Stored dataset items
- - -

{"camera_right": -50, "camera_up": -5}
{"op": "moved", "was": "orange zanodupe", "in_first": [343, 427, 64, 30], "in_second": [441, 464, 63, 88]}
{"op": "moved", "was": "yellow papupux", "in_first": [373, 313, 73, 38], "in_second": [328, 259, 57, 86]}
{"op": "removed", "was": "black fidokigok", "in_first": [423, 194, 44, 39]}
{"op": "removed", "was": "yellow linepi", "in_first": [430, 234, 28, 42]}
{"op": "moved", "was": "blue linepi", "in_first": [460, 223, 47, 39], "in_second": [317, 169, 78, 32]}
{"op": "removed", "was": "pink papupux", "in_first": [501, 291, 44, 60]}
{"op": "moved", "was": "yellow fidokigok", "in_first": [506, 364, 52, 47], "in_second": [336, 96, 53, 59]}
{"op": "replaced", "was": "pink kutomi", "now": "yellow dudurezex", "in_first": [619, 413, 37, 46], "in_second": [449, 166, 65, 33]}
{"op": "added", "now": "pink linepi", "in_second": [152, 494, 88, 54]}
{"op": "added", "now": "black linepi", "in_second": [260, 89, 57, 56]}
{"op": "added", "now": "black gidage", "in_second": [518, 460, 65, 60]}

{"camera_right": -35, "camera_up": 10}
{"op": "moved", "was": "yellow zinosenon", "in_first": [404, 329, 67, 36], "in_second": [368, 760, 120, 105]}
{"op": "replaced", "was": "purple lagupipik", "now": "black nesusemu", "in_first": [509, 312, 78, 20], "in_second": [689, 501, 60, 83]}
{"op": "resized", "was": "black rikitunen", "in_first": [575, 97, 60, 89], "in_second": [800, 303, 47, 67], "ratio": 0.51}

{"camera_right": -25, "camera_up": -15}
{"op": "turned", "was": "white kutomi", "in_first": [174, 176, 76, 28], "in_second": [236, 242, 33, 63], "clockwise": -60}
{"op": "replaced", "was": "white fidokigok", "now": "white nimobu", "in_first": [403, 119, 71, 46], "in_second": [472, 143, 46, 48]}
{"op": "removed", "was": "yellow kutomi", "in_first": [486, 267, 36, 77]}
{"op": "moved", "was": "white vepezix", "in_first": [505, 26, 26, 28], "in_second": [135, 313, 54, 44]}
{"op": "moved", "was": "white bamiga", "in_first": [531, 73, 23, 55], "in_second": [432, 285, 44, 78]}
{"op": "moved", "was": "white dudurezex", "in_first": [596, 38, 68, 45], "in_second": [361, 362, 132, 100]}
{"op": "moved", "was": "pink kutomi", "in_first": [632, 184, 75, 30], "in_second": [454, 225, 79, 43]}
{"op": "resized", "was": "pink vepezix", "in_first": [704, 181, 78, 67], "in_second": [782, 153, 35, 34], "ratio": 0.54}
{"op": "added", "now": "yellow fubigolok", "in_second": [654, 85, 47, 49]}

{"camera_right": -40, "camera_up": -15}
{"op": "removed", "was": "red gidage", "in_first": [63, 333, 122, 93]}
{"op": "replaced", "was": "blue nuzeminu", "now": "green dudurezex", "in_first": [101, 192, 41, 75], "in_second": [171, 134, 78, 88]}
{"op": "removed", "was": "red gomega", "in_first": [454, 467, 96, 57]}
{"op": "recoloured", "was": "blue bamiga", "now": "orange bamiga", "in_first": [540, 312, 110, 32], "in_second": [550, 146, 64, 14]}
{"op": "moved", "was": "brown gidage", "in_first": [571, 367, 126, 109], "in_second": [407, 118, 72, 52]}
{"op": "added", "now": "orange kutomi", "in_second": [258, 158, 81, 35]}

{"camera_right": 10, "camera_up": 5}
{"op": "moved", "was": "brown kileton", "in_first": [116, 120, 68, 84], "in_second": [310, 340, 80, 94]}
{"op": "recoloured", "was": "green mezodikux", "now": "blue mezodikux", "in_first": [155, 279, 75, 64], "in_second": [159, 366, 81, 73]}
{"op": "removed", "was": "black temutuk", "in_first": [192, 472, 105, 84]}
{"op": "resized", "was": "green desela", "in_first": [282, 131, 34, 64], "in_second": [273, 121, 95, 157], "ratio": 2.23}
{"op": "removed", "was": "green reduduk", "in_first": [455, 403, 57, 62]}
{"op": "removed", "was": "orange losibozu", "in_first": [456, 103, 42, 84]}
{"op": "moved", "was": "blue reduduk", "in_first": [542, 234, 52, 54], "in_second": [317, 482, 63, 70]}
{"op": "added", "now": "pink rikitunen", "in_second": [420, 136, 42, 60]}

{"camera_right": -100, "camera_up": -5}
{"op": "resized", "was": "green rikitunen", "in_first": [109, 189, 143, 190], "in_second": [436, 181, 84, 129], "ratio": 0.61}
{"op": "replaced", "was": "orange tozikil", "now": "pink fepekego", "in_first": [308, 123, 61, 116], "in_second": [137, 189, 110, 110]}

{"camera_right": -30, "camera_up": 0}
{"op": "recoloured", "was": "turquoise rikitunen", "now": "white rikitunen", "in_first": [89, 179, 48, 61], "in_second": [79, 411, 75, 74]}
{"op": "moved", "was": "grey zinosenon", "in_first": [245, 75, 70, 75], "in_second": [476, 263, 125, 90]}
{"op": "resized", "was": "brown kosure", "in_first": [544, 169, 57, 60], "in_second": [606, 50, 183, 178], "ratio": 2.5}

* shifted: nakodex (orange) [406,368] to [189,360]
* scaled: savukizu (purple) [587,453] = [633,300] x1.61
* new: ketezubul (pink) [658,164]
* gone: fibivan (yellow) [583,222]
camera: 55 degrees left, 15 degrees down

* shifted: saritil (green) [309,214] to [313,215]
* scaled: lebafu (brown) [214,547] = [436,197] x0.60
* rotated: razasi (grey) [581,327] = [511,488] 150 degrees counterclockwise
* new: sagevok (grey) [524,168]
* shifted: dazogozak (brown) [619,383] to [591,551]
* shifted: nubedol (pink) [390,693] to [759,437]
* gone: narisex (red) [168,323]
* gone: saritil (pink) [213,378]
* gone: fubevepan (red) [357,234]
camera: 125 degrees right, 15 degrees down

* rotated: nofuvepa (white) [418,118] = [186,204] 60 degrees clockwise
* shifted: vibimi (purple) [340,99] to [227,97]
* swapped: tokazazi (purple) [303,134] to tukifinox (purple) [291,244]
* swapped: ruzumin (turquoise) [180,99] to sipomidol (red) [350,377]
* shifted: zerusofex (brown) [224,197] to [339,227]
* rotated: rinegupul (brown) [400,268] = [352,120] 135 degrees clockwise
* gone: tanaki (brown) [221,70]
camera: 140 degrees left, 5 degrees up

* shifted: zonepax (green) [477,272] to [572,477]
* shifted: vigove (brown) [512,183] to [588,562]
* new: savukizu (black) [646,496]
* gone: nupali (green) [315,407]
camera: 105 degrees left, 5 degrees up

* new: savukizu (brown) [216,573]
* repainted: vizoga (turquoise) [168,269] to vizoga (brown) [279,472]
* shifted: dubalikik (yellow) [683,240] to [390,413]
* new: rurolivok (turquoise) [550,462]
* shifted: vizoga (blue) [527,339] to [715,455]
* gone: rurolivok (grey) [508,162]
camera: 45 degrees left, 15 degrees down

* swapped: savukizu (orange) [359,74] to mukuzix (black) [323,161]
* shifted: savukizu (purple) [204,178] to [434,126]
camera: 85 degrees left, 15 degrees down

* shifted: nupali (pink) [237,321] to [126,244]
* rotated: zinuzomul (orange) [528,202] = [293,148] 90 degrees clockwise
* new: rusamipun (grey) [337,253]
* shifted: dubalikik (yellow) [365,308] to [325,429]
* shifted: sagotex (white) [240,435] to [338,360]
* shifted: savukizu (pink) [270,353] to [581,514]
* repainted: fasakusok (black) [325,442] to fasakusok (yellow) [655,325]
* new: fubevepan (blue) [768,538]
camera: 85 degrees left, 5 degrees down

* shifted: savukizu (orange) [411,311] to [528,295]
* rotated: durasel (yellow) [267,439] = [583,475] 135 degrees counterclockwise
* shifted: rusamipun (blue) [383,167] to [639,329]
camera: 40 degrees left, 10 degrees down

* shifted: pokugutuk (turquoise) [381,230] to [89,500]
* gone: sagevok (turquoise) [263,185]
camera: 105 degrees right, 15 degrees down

- - -

■ **Work order**
Provide only the count of lines in the data above that include the string "linepi".

■ **Answer to the exercise**
4